<<<<
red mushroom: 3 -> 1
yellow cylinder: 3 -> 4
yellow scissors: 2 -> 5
>>>>
<<<<
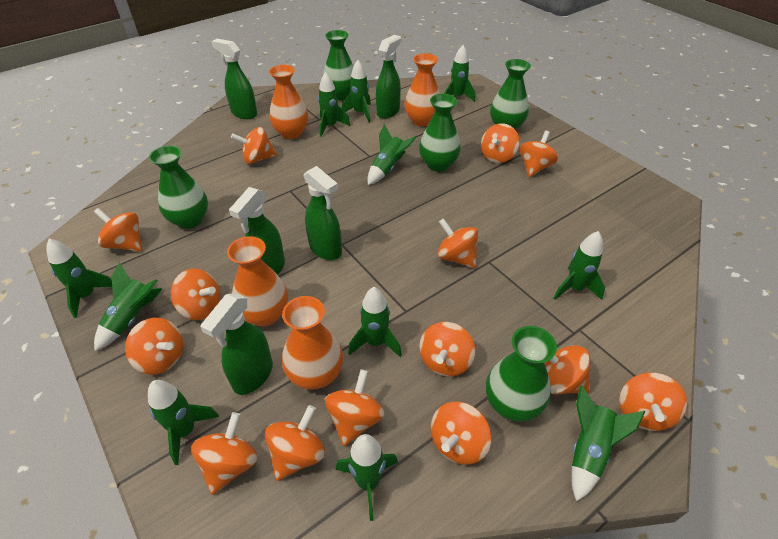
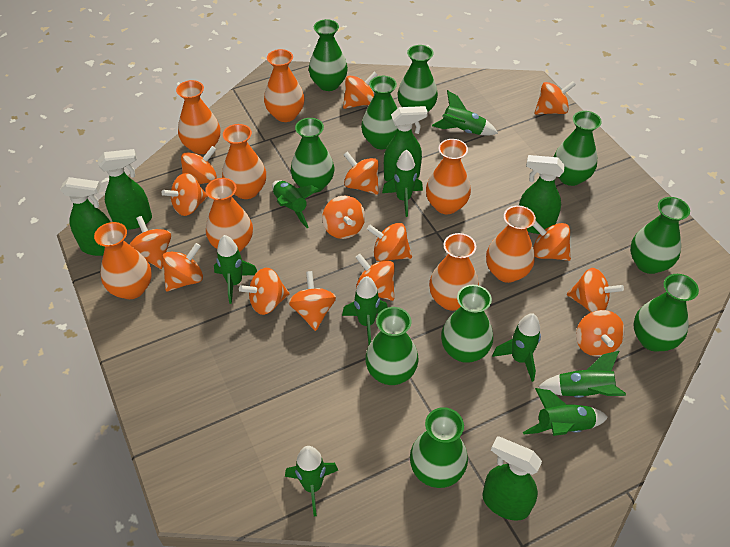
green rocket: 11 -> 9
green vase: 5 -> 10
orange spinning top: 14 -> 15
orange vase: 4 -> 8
>>>>
<<<<
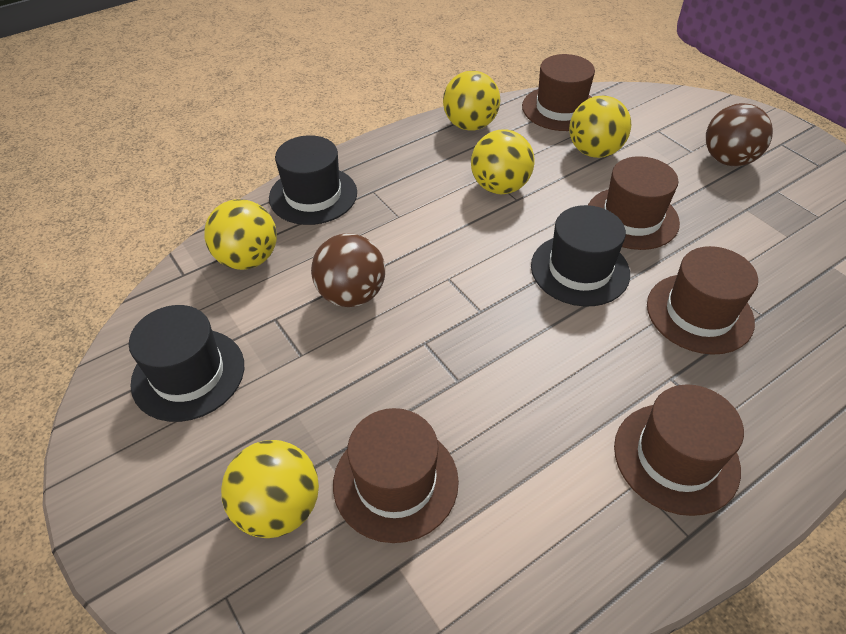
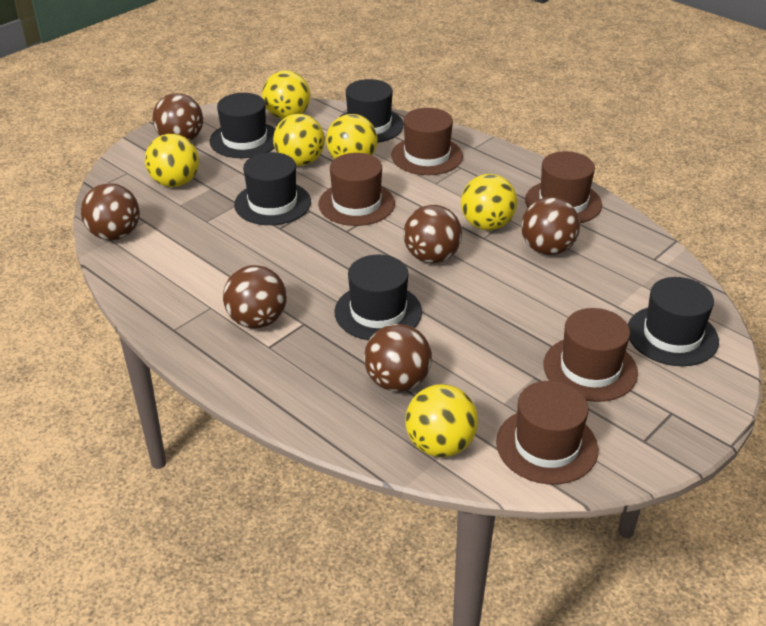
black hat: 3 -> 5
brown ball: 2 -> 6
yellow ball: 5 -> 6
>>>>
■ WORK REQUIRED
Copy out whichever lines of the listing contain the word "yellow".

■ THE ANSWER
yellow cylinder: 3 -> 4
yellow scissors: 2 -> 5
yellow ball: 5 -> 6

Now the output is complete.